REQUIRED ACTION: Please count how many lines of the data include the word "none". Give only that number in reply.

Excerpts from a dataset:
************

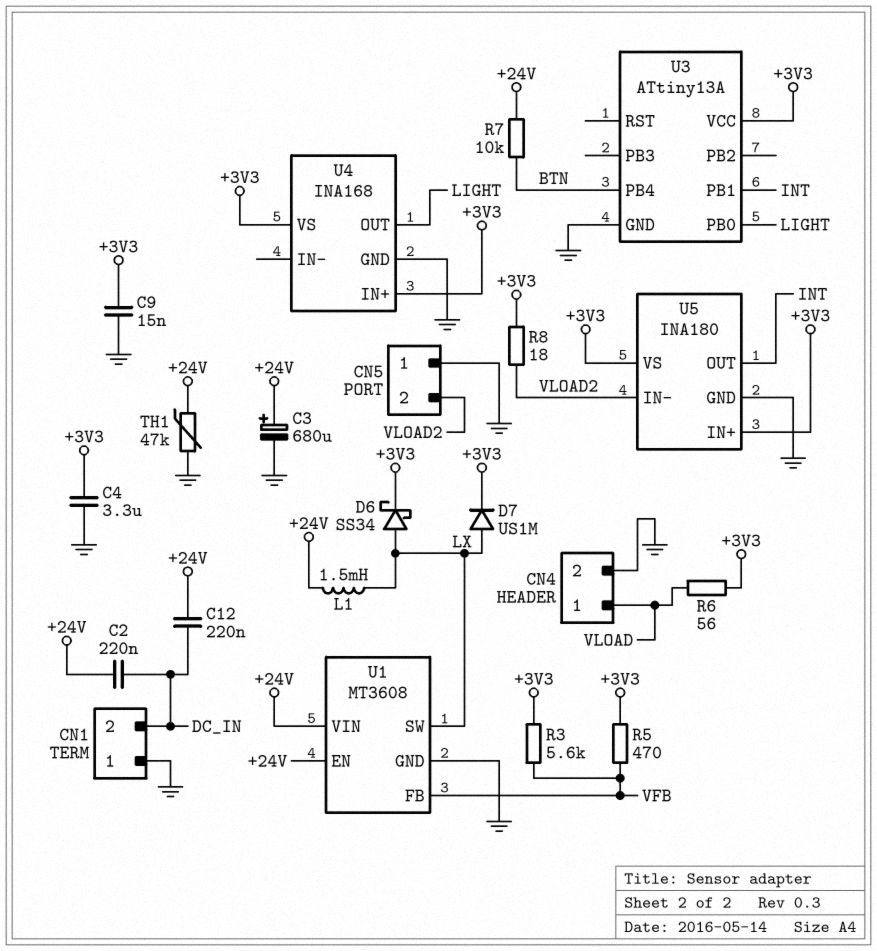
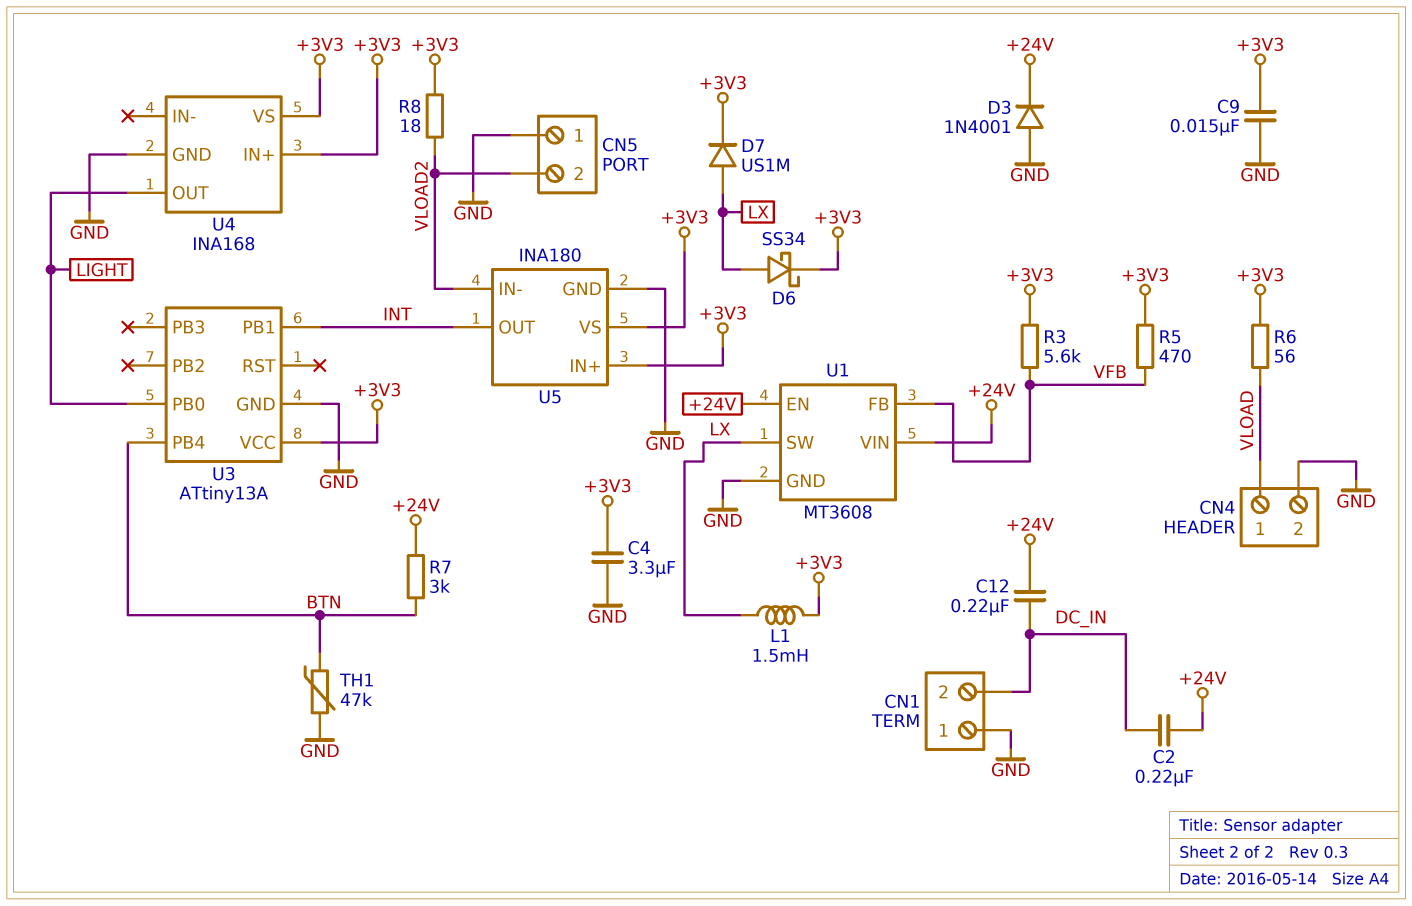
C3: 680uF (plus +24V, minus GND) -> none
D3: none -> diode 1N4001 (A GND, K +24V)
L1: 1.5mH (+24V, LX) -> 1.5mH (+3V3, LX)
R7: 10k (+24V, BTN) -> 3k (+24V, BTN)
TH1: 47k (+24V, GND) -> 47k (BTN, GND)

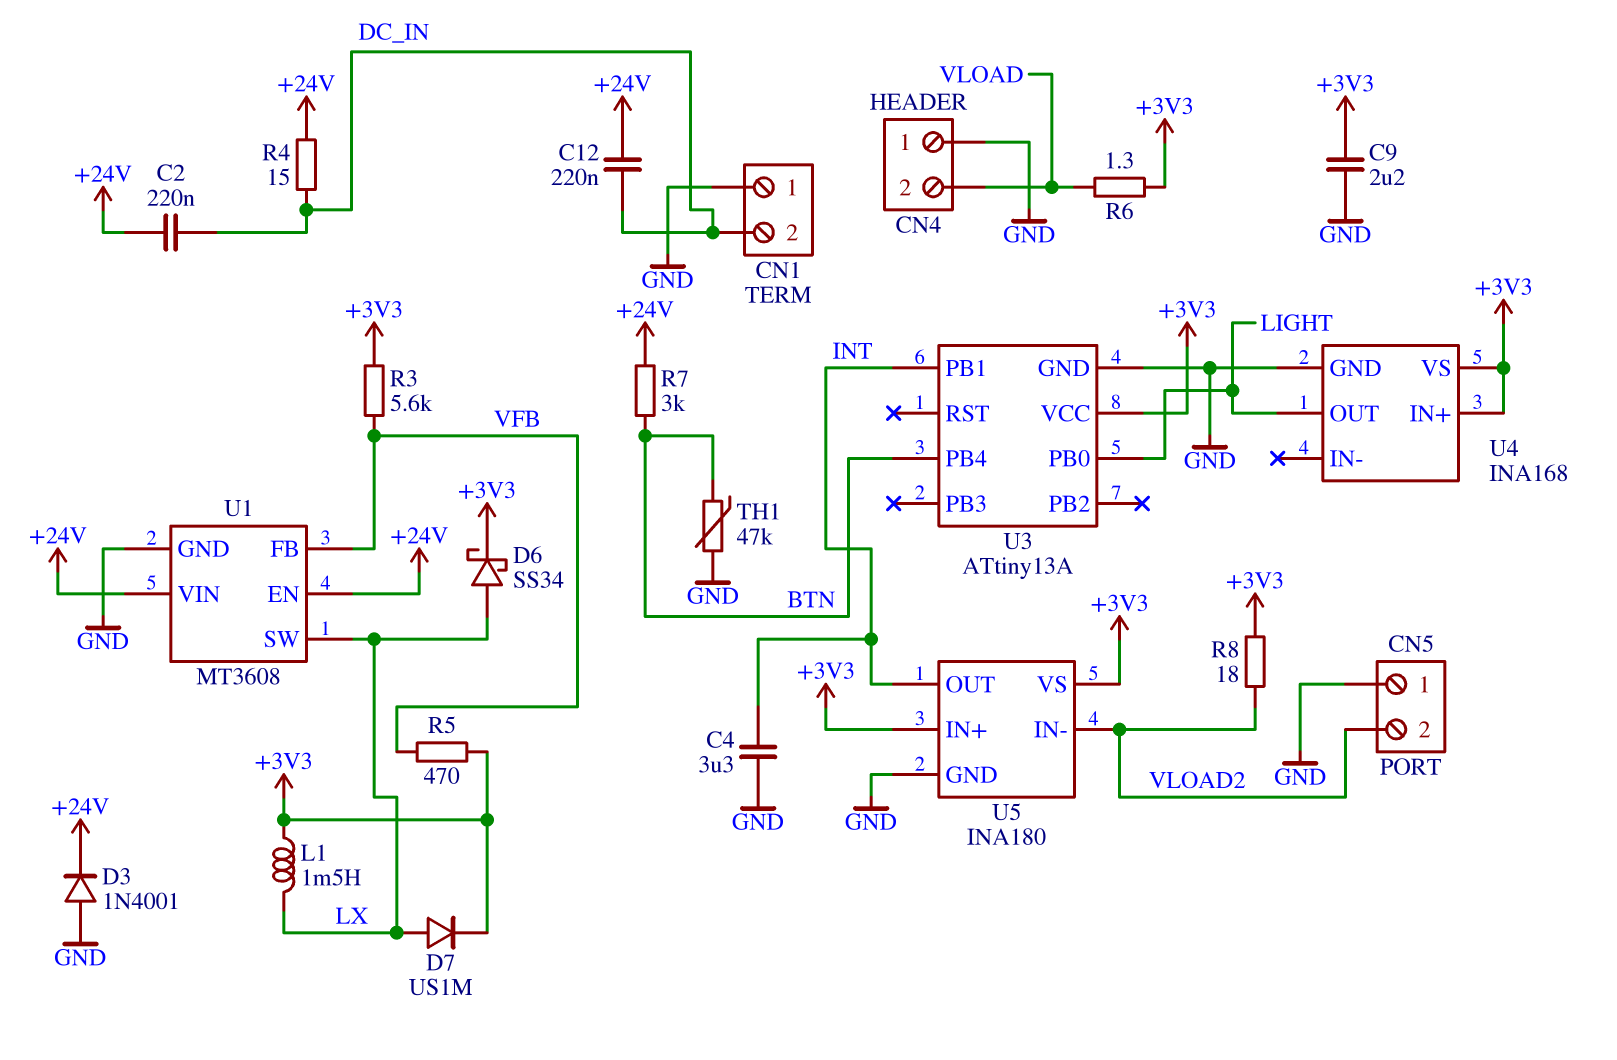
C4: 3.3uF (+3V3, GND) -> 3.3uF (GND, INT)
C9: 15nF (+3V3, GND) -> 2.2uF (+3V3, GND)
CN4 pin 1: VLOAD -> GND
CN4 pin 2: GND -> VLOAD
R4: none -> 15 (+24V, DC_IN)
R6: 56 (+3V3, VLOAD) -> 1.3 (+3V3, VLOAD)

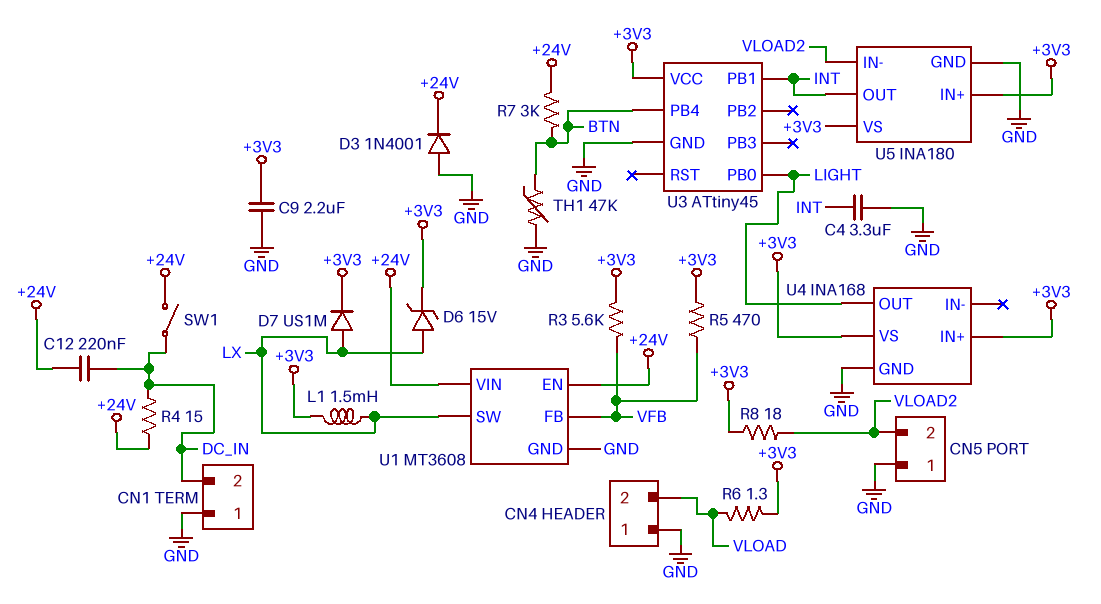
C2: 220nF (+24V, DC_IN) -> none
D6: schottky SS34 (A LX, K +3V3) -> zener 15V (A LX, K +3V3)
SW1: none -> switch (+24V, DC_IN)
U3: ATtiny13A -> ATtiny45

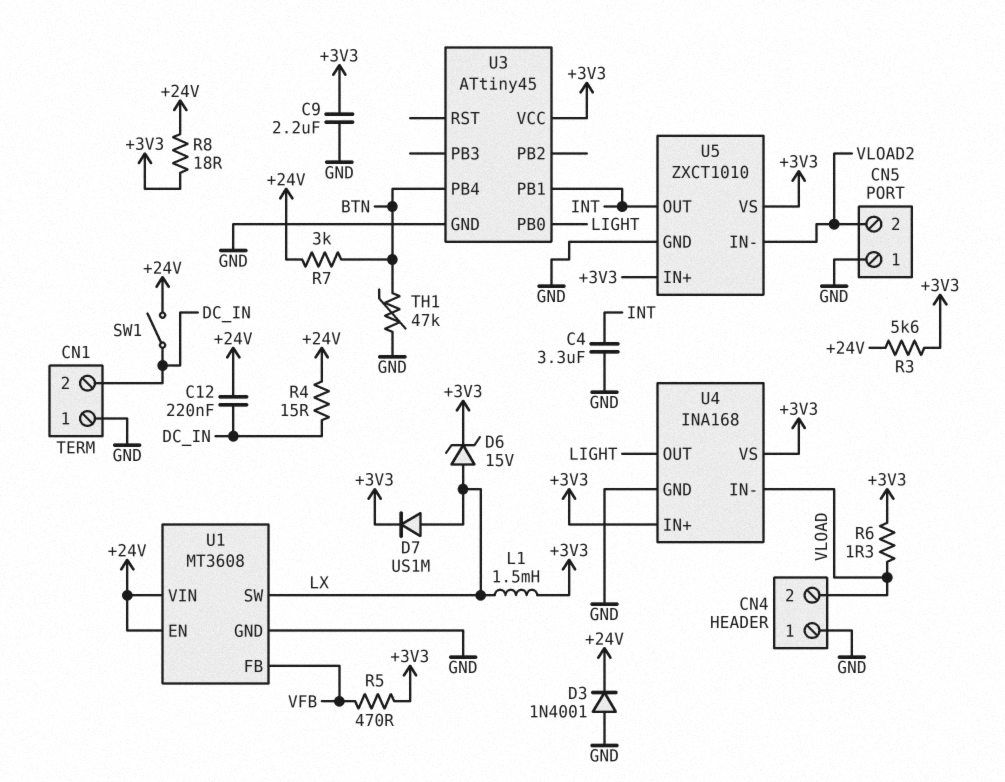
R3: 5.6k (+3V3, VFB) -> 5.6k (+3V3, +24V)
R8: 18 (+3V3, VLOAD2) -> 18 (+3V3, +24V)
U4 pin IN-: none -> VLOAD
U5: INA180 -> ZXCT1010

************

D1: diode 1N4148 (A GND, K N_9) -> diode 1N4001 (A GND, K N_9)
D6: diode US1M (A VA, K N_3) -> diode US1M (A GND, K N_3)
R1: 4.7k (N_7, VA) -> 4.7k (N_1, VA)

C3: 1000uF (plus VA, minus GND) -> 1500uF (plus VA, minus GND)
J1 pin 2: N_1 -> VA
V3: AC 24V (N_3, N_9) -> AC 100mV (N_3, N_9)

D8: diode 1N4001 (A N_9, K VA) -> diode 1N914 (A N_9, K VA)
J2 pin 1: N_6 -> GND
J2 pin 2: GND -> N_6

************

OUTPUT FOR THIS TASK: 6